**Task to complete**
The data below holds a line containing "R9: 47 (GND, IC3/PA4) -> 330k (GND, IC3/PA4)" and a line containing "R1: 56k (AGND, VB) -> 9.1k (AGND, VB)"; please quote exactly those two lines and every line between them, and nothing else.

**Given records**

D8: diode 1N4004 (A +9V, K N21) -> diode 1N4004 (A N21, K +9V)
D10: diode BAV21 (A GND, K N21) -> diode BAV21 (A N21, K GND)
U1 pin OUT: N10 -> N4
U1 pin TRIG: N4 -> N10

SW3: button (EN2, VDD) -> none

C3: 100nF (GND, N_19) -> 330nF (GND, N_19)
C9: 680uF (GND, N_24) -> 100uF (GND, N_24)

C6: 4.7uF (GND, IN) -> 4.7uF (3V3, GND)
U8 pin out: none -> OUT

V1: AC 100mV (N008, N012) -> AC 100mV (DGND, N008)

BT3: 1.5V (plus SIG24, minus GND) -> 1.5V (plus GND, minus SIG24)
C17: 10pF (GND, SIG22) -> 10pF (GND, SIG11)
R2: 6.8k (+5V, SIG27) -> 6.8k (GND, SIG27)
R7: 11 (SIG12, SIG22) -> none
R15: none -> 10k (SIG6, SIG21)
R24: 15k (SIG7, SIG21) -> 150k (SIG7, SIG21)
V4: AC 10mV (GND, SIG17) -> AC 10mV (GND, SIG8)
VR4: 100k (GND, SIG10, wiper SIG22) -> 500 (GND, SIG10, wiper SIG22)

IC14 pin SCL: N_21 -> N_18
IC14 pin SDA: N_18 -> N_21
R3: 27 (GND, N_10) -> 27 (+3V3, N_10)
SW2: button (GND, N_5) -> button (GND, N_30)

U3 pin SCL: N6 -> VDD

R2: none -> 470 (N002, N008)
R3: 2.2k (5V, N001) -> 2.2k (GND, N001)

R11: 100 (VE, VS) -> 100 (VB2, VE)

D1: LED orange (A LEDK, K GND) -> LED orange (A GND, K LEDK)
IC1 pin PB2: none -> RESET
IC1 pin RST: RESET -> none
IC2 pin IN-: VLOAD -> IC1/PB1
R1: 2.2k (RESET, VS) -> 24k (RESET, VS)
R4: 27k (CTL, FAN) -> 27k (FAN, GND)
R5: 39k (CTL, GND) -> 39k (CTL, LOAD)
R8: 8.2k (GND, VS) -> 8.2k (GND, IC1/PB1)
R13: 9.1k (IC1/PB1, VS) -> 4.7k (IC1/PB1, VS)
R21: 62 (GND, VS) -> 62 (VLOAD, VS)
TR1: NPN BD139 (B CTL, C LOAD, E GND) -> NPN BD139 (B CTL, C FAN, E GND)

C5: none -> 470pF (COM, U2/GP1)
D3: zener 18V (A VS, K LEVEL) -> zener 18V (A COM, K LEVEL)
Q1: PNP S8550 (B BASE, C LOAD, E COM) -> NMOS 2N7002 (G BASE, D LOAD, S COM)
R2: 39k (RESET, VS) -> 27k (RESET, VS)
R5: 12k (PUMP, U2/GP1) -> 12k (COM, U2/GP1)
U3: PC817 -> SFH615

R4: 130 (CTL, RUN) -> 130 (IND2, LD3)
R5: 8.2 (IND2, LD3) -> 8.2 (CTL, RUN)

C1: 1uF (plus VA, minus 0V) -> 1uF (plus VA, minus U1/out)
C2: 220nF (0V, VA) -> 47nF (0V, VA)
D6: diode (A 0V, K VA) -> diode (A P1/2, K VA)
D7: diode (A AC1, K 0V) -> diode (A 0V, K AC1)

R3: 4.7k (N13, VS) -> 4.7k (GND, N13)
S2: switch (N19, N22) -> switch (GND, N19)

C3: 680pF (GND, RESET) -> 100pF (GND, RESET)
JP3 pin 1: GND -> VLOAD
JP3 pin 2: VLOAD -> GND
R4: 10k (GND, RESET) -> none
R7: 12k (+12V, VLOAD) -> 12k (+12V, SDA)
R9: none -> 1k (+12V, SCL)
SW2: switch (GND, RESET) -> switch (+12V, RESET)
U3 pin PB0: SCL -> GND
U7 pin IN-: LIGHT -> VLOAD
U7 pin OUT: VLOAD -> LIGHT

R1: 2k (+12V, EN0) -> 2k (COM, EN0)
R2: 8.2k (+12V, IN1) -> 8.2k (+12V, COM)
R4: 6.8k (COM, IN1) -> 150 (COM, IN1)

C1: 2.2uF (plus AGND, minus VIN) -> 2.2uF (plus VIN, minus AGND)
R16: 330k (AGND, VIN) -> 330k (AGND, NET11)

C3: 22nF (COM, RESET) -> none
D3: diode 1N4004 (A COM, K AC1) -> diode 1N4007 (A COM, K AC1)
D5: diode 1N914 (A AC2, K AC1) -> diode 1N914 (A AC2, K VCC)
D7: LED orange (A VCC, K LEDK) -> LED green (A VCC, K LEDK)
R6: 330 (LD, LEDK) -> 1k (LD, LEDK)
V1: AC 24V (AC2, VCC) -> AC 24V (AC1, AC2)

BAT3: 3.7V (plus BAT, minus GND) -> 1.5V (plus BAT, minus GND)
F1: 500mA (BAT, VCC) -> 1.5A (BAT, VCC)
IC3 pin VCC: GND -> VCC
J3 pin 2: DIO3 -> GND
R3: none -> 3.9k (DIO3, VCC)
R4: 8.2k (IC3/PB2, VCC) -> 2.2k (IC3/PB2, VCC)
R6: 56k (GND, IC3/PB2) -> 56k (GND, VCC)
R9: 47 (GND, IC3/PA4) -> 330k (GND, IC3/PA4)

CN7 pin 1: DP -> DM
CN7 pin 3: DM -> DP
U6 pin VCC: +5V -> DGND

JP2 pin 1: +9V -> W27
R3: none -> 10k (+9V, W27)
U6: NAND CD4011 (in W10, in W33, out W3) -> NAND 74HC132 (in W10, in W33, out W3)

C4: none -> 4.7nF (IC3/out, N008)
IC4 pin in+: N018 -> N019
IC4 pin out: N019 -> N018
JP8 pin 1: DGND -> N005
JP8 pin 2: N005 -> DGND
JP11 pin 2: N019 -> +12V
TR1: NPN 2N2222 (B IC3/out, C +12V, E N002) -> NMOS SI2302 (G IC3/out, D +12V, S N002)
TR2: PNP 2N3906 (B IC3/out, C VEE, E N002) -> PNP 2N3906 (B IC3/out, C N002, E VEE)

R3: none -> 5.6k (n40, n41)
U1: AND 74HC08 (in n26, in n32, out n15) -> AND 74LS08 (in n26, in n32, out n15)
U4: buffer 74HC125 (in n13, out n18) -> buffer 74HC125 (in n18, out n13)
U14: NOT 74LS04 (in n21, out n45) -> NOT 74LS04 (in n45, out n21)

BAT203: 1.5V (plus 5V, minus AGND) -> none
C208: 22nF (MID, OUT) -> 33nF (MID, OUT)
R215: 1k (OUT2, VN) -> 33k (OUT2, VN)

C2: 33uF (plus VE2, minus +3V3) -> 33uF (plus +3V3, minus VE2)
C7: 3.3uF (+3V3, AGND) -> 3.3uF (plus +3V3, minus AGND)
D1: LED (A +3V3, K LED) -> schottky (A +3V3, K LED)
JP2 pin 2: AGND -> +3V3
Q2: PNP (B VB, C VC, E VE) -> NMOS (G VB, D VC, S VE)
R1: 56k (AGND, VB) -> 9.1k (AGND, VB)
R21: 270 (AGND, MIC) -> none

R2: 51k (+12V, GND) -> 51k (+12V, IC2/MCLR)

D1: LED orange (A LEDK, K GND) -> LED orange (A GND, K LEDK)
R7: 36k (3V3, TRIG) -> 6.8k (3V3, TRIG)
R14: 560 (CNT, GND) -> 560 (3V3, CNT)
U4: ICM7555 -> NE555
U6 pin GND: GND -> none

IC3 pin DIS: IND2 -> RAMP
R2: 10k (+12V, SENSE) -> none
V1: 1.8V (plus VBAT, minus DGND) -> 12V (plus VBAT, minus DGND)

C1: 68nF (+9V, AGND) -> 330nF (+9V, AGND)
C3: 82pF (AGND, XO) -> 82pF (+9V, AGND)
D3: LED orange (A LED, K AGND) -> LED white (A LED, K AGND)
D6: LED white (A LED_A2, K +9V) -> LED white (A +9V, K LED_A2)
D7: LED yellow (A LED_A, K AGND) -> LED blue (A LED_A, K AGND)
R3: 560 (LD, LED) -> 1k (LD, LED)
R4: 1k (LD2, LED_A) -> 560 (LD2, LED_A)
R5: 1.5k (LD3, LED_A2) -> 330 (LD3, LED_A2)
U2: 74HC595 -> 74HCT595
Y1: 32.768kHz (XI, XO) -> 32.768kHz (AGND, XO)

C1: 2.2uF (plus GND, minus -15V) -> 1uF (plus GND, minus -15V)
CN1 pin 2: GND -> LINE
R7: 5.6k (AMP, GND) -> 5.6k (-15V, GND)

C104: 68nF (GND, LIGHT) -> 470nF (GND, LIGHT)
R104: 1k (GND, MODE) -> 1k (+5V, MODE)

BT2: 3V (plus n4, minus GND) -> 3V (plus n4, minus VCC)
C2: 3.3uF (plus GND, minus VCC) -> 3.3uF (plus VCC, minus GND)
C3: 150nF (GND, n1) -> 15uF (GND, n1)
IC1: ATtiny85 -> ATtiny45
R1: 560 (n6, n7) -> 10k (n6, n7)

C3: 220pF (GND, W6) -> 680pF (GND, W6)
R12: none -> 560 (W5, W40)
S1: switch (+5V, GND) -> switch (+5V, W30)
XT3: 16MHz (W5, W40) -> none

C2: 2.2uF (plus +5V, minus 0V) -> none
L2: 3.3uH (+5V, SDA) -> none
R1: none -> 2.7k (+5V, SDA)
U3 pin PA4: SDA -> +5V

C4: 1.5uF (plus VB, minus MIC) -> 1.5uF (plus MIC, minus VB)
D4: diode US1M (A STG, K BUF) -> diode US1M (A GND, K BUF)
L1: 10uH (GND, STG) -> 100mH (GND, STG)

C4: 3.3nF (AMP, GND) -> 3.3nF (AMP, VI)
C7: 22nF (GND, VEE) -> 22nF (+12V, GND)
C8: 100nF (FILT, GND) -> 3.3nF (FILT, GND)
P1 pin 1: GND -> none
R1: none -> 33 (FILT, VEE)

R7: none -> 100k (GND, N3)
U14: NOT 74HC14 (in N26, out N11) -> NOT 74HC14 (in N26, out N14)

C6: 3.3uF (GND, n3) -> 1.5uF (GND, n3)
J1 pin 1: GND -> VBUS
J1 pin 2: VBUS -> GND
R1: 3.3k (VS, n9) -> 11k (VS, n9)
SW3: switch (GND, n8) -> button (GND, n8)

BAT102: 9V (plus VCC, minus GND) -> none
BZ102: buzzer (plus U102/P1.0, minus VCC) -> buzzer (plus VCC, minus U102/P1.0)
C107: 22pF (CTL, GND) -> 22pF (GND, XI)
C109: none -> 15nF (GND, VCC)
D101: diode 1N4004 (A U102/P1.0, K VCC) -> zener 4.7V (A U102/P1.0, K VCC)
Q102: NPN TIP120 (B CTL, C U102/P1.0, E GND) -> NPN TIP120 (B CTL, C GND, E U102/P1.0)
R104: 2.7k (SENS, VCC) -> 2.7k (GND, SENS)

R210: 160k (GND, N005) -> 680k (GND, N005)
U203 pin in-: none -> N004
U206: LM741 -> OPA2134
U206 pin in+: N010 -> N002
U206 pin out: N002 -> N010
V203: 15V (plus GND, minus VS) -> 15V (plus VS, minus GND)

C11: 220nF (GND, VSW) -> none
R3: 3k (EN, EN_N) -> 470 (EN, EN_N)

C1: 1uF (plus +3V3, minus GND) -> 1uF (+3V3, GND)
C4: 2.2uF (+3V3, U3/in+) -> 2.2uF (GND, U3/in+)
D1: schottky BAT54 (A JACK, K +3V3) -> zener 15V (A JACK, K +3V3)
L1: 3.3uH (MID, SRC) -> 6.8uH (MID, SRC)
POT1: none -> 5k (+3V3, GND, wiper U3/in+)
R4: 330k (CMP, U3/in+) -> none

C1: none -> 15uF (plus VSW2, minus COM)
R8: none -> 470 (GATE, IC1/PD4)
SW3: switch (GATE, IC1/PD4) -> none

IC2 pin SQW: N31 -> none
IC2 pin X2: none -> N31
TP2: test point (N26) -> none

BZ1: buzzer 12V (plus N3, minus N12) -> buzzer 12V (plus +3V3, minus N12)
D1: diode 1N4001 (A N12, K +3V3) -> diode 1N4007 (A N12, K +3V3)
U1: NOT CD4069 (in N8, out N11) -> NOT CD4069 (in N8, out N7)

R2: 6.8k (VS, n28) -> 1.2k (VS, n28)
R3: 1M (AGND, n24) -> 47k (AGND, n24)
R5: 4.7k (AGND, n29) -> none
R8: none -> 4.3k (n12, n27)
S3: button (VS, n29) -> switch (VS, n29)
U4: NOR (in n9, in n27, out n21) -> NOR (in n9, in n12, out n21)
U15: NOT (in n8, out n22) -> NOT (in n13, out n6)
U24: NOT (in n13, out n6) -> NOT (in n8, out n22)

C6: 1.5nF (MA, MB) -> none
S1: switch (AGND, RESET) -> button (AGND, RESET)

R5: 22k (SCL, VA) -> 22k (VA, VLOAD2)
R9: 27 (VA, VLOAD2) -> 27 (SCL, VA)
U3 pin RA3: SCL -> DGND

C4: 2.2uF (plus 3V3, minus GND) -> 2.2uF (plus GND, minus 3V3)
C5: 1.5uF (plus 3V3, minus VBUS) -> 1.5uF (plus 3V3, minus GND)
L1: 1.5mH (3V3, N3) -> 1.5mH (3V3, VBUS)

**Solution for this task**
R9: 47 (GND, IC3/PA4) -> 330k (GND, IC3/PA4)

CN7 pin 1: DP -> DM
CN7 pin 3: DM -> DP
U6 pin VCC: +5V -> DGND

JP2 pin 1: +9V -> W27
R3: none -> 10k (+9V, W27)
U6: NAND CD4011 (in W10, in W33, out W3) -> NAND 74HC132 (in W10, in W33, out W3)

C4: none -> 4.7nF (IC3/out, N008)
IC4 pin in+: N018 -> N019
IC4 pin out: N019 -> N018
JP8 pin 1: DGND -> N005
JP8 pin 2: N005 -> DGND
JP11 pin 2: N019 -> +12V
TR1: NPN 2N2222 (B IC3/out, C +12V, E N002) -> NMOS SI2302 (G IC3/out, D +12V, S N002)
TR2: PNP 2N3906 (B IC3/out, C VEE, E N002) -> PNP 2N3906 (B IC3/out, C N002, E VEE)

R3: none -> 5.6k (n40, n41)
U1: AND 74HC08 (in n26, in n32, out n15) -> AND 74LS08 (in n26, in n32, out n15)
U4: buffer 74HC125 (in n13, out n18) -> buffer 74HC125 (in n18, out n13)
U14: NOT 74LS04 (in n21, out n45) -> NOT 74LS04 (in n45, out n21)

BAT203: 1.5V (plus 5V, minus AGND) -> none
C208: 22nF (MID, OUT) -> 33nF (MID, OUT)
R215: 1k (OUT2, VN) -> 33k (OUT2, VN)

C2: 33uF (plus VE2, minus +3V3) -> 33uF (plus +3V3, minus VE2)
C7: 3.3uF (+3V3, AGND) -> 3.3uF (plus +3V3, minus AGND)
D1: LED (A +3V3, K LED) -> schottky (A +3V3, K LED)
JP2 pin 2: AGND -> +3V3
Q2: PNP (B VB, C VC, E VE) -> NMOS (G VB, D VC, S VE)
R1: 56k (AGND, VB) -> 9.1k (AGND, VB)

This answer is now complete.